### Excerpted data
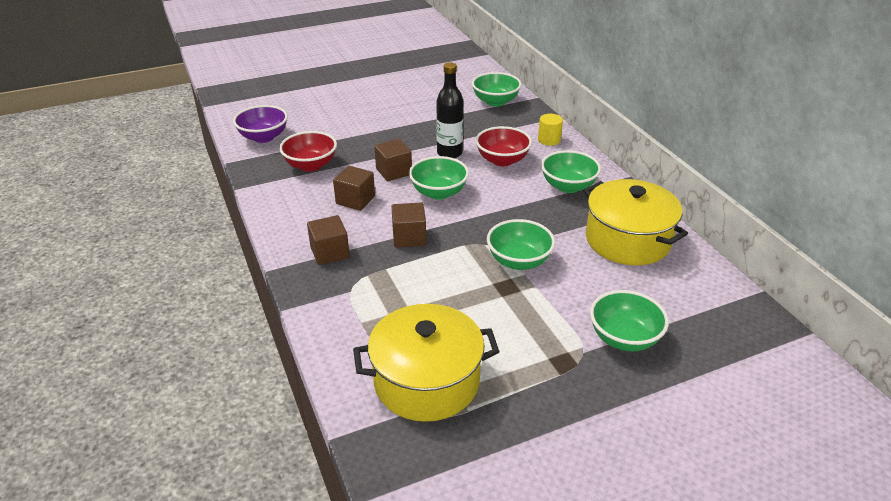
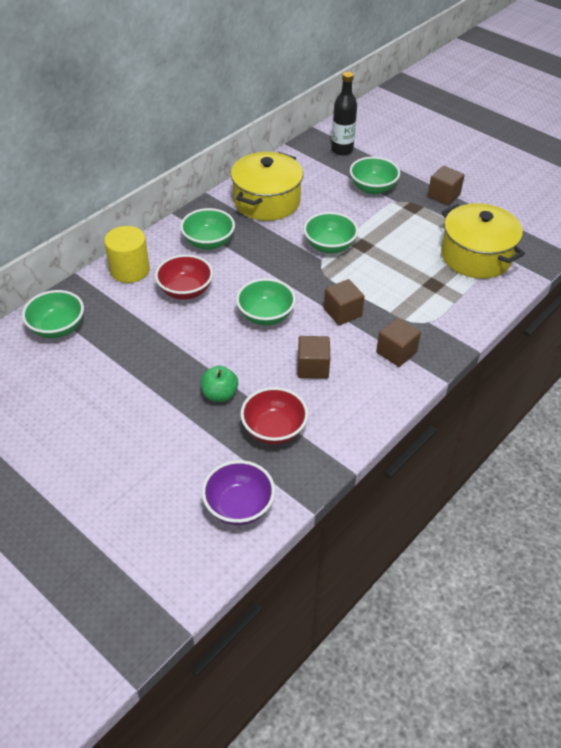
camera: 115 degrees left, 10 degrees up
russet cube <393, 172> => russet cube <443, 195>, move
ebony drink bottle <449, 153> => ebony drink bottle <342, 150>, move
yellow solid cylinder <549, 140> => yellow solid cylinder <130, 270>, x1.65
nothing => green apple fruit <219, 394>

### What is required
Every entry above needs to be duplicated precisely, and none of the pictures should appear.

### Exercise output
camera: 115 degrees left, 10 degrees up
russet cube <393, 172> => russet cube <443, 195>, move
ebony drink bottle <449, 153> => ebony drink bottle <342, 150>, move
yellow solid cylinder <549, 140> => yellow solid cylinder <130, 270>, x1.65
nothing => green apple fruit <219, 394>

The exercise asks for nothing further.